- **DATASET ROWS**
--*--
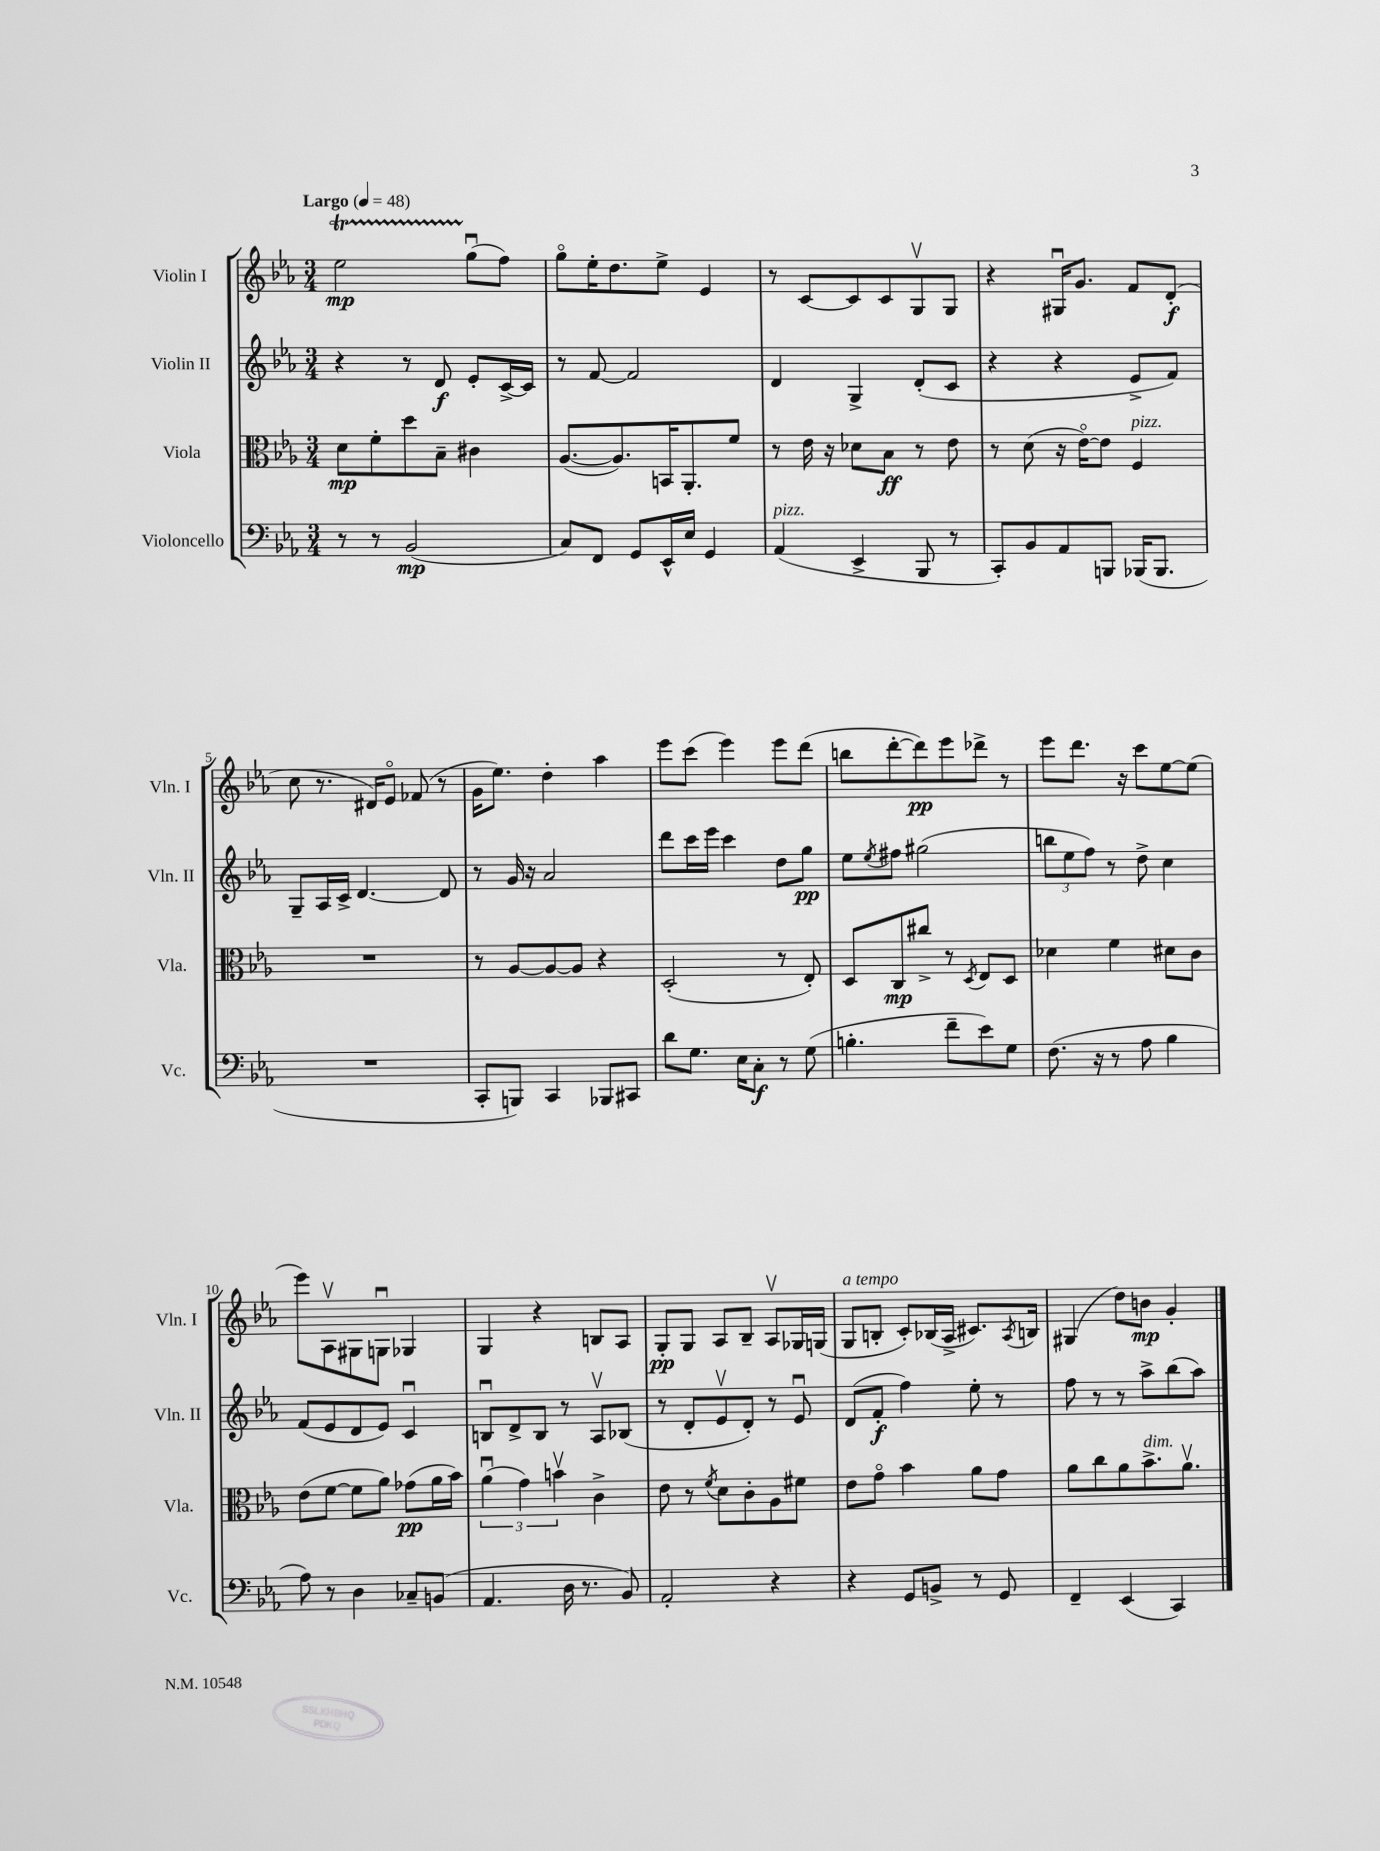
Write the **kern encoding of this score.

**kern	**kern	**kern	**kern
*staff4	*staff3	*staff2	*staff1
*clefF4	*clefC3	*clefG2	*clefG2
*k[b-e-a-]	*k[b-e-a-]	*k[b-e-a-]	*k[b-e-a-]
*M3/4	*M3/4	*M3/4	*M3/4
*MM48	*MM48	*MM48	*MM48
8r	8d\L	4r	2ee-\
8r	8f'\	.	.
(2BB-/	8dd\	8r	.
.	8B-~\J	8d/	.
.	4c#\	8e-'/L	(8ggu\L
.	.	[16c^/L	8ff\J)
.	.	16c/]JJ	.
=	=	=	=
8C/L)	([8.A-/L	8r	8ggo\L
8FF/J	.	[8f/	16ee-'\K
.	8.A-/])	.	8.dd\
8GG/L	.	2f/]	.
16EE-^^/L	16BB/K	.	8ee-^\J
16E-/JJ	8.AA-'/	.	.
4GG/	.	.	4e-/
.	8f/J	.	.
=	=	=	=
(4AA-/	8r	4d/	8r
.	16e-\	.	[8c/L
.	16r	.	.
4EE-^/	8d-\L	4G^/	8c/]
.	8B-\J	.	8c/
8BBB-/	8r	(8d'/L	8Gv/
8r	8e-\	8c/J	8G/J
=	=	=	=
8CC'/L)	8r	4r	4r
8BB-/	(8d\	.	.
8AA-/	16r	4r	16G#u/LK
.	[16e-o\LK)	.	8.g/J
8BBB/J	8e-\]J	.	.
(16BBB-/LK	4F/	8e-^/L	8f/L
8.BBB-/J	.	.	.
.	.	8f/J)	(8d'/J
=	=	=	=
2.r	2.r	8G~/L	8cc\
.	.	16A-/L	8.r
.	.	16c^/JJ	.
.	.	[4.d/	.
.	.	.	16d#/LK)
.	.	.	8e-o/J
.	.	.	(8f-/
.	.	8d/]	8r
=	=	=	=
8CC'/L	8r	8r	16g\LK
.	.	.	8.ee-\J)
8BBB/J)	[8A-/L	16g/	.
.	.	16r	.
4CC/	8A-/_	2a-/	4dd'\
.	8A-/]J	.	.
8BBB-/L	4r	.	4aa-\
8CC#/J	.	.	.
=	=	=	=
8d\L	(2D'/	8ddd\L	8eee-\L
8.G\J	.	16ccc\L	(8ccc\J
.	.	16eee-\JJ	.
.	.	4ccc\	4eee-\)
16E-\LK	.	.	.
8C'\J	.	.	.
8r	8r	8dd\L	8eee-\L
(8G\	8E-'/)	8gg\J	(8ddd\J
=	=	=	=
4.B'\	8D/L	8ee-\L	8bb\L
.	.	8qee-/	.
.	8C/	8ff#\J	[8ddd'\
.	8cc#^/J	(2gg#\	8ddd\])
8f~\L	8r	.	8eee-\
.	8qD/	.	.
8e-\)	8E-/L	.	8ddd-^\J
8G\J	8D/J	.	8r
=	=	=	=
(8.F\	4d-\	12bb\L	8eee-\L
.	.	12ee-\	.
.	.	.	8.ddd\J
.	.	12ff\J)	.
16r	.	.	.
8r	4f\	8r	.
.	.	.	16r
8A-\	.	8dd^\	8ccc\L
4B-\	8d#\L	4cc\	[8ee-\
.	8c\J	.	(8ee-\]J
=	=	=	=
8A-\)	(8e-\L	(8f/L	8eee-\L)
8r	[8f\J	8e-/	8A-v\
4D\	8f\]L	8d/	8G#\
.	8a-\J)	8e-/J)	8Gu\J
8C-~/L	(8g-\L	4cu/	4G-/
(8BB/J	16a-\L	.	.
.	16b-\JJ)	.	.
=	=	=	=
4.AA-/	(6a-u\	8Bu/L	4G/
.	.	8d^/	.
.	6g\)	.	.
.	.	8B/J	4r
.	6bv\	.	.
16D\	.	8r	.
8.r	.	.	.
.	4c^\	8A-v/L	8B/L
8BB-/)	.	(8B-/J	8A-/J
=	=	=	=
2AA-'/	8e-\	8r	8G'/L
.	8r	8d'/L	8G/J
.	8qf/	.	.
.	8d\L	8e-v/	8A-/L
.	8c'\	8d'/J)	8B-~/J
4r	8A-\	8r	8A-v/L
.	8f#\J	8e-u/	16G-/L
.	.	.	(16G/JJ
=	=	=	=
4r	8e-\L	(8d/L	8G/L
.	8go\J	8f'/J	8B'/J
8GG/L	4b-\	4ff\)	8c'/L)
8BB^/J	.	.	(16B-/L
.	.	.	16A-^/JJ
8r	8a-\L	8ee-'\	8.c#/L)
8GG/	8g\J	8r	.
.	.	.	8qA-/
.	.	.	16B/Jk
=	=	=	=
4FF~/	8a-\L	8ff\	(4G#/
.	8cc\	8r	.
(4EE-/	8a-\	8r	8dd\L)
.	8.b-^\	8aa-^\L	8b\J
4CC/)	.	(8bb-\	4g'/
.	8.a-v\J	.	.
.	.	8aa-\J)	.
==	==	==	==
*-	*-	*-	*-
--*--
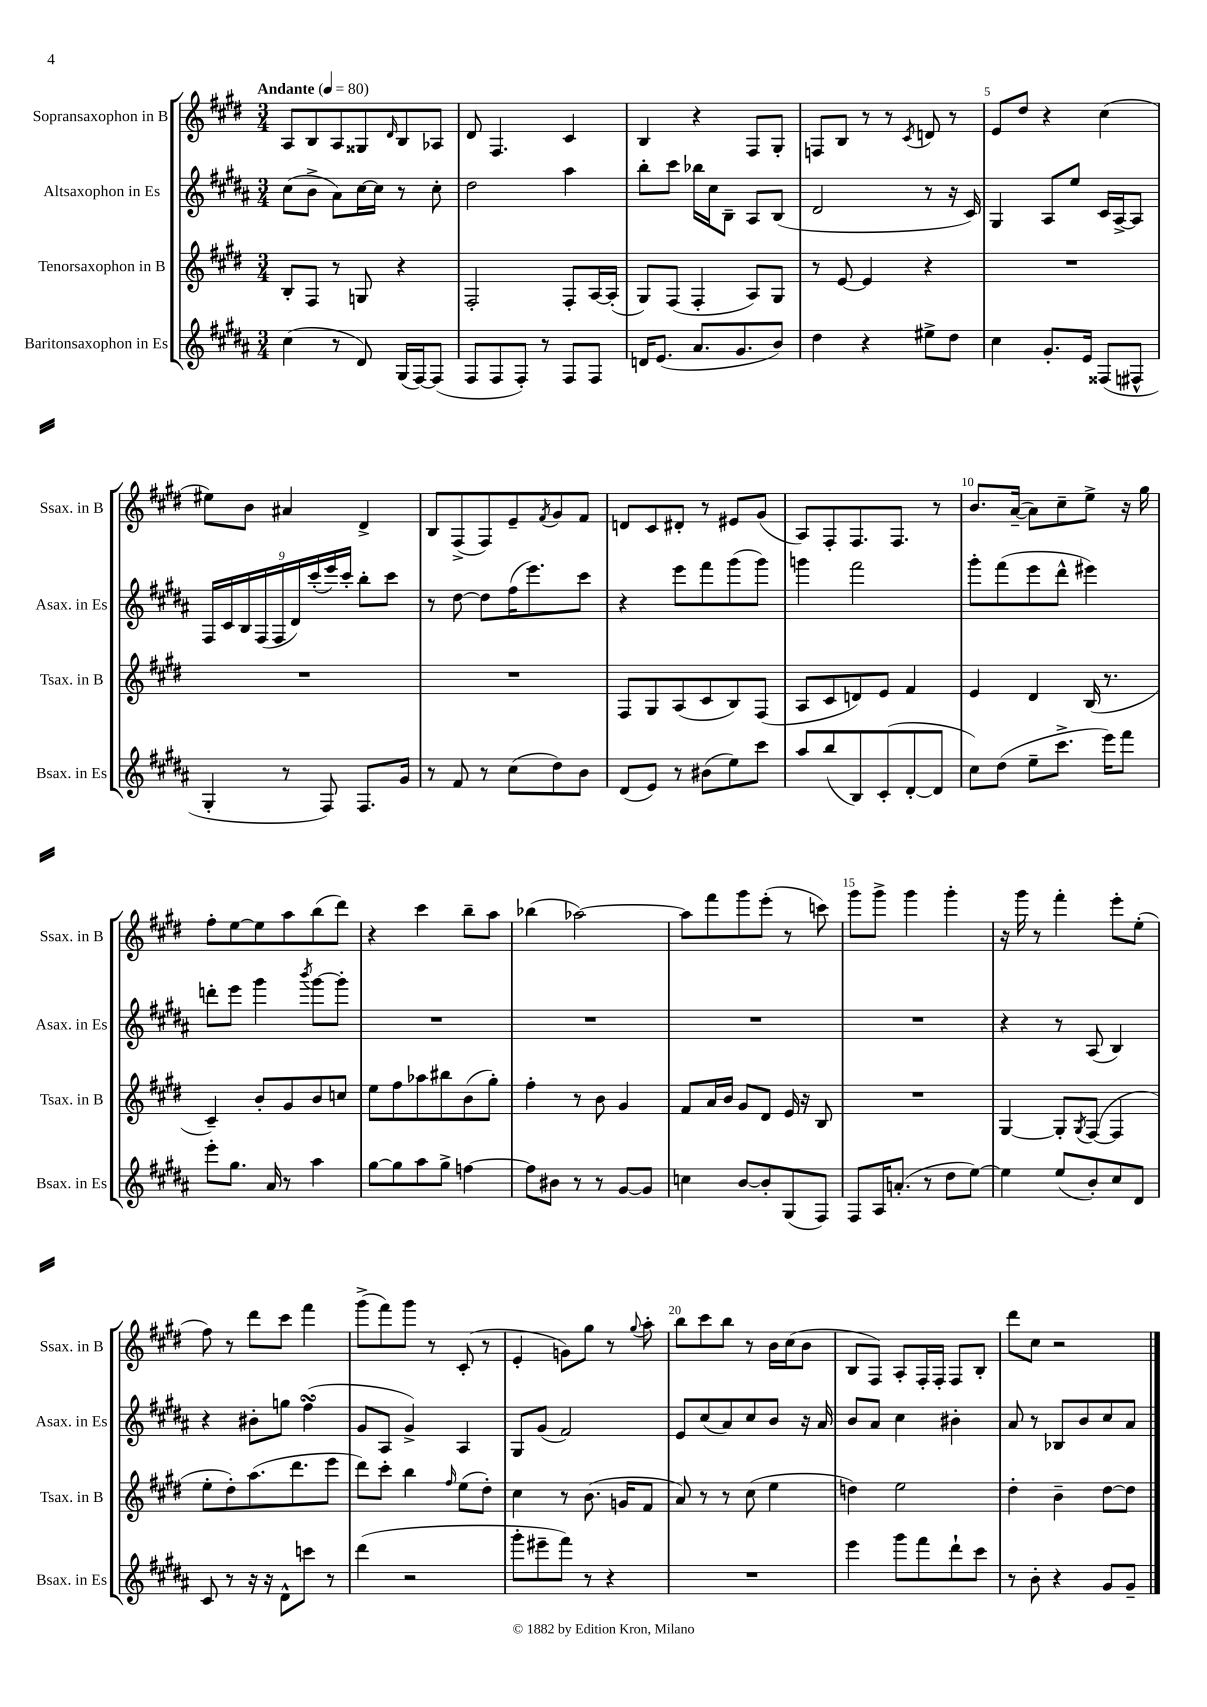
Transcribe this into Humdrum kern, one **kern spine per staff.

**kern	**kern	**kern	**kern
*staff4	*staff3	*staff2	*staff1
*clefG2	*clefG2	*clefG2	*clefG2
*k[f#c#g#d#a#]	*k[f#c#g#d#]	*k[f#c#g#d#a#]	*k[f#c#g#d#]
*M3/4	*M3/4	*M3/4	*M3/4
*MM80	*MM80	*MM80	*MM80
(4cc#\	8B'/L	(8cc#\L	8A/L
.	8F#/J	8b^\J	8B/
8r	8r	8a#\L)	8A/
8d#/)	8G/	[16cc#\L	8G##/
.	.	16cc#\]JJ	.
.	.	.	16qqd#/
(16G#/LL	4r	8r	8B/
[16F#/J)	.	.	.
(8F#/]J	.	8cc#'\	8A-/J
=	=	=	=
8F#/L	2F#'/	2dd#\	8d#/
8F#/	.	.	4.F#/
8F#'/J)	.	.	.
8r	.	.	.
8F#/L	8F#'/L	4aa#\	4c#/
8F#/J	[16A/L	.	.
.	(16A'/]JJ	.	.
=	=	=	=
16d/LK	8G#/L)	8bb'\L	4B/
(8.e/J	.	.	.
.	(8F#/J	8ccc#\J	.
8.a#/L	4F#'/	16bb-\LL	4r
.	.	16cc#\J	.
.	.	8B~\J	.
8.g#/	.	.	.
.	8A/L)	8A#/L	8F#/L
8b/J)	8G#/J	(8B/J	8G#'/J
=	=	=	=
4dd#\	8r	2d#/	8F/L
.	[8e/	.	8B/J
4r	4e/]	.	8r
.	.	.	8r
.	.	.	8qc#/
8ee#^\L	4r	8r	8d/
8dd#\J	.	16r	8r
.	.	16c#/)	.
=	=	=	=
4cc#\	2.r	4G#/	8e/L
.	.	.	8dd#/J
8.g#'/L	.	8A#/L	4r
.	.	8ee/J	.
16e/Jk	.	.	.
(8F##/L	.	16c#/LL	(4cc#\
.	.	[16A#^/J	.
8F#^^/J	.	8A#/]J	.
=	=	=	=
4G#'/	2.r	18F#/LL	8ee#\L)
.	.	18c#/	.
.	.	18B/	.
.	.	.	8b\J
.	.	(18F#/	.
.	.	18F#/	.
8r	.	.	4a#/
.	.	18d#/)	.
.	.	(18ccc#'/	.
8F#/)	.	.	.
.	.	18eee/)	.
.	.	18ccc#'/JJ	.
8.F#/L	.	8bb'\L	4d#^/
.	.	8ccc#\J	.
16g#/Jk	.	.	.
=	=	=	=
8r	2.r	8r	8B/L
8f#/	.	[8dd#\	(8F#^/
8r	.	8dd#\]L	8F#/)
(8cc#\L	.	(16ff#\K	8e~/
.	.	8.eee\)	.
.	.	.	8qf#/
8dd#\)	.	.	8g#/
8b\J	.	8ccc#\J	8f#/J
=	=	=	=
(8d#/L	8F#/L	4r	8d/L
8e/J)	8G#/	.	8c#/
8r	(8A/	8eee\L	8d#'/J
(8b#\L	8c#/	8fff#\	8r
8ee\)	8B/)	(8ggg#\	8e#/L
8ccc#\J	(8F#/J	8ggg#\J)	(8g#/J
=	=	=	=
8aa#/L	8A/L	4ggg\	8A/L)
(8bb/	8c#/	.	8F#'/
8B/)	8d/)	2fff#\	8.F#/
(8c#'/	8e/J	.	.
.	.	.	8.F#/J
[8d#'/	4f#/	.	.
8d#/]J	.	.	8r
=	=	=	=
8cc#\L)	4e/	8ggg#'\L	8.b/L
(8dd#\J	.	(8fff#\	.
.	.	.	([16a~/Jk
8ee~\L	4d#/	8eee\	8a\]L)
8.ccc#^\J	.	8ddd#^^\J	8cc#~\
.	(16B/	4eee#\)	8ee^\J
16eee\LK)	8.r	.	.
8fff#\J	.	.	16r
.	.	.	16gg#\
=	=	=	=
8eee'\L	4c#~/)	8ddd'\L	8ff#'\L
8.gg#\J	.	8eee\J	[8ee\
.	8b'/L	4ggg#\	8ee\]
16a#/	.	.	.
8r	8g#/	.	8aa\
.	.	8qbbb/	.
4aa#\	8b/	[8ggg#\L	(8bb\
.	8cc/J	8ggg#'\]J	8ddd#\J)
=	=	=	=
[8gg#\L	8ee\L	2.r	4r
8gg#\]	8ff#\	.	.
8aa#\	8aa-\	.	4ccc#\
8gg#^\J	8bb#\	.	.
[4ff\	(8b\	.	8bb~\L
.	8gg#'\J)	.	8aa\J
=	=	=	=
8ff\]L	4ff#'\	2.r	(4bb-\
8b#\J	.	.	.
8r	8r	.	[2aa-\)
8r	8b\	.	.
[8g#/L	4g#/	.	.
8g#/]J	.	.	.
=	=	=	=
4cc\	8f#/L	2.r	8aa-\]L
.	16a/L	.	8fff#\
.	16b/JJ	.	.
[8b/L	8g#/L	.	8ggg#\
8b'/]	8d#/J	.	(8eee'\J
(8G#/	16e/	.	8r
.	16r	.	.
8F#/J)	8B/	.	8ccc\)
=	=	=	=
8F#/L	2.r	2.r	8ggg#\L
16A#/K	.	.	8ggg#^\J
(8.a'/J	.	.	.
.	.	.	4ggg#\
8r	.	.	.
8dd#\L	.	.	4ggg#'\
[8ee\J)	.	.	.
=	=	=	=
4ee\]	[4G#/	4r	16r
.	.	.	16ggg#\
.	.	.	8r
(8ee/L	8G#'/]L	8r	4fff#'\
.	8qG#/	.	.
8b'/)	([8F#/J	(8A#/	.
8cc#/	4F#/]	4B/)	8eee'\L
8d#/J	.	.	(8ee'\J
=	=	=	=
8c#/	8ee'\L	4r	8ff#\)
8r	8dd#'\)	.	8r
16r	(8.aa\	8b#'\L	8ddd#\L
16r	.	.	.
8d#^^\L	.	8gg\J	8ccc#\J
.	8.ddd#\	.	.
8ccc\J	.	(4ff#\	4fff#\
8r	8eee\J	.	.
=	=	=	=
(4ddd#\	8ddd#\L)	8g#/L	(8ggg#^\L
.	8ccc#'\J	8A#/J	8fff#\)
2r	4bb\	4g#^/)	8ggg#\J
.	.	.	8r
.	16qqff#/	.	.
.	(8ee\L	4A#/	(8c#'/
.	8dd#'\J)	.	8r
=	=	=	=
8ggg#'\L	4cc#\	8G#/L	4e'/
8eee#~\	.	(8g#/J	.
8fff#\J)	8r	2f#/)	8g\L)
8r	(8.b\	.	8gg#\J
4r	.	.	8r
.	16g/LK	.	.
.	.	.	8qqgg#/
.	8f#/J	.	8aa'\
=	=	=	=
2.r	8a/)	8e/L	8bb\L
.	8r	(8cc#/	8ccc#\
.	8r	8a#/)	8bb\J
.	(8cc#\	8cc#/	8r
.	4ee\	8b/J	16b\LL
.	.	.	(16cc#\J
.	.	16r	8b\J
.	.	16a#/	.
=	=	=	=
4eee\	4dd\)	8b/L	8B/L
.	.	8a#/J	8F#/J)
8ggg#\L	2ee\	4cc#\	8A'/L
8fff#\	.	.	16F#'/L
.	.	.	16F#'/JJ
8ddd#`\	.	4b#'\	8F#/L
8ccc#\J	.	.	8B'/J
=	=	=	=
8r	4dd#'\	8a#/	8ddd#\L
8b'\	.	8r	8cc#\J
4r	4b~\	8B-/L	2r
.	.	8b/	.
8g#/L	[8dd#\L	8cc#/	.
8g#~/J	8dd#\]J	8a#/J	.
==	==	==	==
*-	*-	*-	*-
--*--
- **WORK TO COMPLETE**
List every line in the items above that contains the string "this". Matching is case-sensitive.

- **COMPLETE OUTPUT**
Write the **kern encoding of this score.
Transcribe this into Humdrum kern, one **kern spine per staff.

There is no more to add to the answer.